# Start of Material provided
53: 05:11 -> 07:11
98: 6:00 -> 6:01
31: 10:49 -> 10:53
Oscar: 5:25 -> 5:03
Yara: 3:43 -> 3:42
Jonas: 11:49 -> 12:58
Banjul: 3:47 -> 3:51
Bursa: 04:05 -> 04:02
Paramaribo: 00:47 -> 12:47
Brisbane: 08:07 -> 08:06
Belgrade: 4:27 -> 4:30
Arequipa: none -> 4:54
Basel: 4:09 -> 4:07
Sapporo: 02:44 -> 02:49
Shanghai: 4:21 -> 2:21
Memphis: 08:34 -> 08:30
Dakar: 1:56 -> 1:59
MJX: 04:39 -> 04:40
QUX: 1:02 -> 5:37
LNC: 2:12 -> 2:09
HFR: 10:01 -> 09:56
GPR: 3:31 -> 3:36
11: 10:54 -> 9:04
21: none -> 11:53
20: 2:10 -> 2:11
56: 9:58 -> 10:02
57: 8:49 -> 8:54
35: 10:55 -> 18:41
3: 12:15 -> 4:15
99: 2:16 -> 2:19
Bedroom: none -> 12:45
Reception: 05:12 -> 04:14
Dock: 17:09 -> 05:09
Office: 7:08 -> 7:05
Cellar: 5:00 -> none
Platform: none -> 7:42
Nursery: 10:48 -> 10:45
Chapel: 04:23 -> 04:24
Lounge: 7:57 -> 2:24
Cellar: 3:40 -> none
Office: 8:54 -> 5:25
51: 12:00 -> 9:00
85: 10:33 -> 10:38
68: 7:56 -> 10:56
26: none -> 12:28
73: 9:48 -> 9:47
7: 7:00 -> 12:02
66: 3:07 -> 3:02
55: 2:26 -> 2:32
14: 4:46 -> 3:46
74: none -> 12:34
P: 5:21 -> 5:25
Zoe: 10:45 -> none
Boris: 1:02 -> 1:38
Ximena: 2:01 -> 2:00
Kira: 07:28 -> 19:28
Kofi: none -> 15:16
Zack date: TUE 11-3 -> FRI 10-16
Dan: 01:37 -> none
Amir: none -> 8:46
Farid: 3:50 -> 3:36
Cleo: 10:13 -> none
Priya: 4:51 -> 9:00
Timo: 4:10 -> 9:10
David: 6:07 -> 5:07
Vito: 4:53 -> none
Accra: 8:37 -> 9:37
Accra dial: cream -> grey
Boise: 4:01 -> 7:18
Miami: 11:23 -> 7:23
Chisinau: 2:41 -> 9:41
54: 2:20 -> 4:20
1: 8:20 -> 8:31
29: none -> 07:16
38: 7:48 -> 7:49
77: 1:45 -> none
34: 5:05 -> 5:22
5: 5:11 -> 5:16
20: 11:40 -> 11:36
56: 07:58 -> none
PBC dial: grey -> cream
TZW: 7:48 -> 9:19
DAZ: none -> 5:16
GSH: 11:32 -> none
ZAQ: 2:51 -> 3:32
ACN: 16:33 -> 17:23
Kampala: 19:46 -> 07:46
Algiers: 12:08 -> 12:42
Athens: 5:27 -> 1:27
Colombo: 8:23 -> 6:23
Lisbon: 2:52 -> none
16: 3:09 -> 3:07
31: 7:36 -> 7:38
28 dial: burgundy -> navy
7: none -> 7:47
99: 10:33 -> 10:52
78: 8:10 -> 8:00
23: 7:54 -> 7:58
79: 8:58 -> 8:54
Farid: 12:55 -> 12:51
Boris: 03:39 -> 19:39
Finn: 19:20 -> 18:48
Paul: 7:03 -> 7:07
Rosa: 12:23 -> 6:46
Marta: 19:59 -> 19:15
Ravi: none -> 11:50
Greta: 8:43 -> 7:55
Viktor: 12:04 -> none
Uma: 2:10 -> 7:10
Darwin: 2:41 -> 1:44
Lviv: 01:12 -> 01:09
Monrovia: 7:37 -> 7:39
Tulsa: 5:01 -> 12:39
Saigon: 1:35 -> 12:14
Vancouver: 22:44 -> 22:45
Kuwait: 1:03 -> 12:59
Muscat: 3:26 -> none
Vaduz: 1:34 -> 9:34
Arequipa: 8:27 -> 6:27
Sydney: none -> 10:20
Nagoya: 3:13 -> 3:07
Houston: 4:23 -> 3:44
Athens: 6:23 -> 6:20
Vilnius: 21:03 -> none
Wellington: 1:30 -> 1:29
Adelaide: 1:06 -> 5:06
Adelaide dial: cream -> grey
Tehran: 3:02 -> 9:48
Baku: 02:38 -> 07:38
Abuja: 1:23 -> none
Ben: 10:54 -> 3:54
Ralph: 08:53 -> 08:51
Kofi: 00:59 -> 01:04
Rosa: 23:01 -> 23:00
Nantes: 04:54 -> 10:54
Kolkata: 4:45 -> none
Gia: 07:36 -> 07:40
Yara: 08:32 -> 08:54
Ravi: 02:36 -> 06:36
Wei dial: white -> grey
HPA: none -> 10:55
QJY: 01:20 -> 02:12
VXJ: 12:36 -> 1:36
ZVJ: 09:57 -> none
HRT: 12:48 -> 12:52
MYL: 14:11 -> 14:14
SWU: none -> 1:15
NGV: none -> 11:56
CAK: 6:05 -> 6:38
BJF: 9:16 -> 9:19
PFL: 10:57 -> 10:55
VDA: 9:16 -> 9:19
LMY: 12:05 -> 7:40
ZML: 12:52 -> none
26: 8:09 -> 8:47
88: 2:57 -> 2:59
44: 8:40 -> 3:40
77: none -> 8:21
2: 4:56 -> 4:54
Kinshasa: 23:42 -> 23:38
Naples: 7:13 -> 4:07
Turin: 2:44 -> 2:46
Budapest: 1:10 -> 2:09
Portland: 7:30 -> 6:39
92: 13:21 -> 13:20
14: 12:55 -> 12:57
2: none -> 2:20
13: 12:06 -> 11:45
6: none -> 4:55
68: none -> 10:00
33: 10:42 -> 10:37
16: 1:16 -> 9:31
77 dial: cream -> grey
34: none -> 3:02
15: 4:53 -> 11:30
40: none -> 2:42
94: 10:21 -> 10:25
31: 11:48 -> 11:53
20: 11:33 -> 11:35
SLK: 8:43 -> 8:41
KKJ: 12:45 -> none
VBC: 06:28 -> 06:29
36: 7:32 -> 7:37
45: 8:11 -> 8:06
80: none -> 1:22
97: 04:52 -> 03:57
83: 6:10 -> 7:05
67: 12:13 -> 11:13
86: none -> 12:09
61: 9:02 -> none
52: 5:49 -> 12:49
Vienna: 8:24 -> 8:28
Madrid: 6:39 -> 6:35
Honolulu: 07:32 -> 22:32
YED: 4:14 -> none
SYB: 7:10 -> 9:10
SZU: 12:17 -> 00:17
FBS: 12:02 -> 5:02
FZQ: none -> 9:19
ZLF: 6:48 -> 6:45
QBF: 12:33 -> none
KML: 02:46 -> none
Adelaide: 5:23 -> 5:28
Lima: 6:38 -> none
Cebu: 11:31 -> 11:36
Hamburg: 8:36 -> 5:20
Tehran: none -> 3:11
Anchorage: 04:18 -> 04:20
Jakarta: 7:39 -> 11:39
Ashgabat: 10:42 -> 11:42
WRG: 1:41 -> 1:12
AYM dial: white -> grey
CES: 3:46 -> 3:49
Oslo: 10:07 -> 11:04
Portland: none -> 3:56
# End of Material provided
Direction —
Retype, without any changes, the portion of the listing that runs from its first line through the line containing "Office: 7:08 -> 7:05", including both of those lines.

Answer —
53: 05:11 -> 07:11
98: 6:00 -> 6:01
31: 10:49 -> 10:53
Oscar: 5:25 -> 5:03
Yara: 3:43 -> 3:42
Jonas: 11:49 -> 12:58
Banjul: 3:47 -> 3:51
Bursa: 04:05 -> 04:02
Paramaribo: 00:47 -> 12:47
Brisbane: 08:07 -> 08:06
Belgrade: 4:27 -> 4:30
Arequipa: none -> 4:54
Basel: 4:09 -> 4:07
Sapporo: 02:44 -> 02:49
Shanghai: 4:21 -> 2:21
Memphis: 08:34 -> 08:30
Dakar: 1:56 -> 1:59
MJX: 04:39 -> 04:40
QUX: 1:02 -> 5:37
LNC: 2:12 -> 2:09
HFR: 10:01 -> 09:56
GPR: 3:31 -> 3:36
11: 10:54 -> 9:04
21: none -> 11:53
20: 2:10 -> 2:11
56: 9:58 -> 10:02
57: 8:49 -> 8:54
35: 10:55 -> 18:41
3: 12:15 -> 4:15
99: 2:16 -> 2:19
Bedroom: none -> 12:45
Reception: 05:12 -> 04:14
Dock: 17:09 -> 05:09
Office: 7:08 -> 7:05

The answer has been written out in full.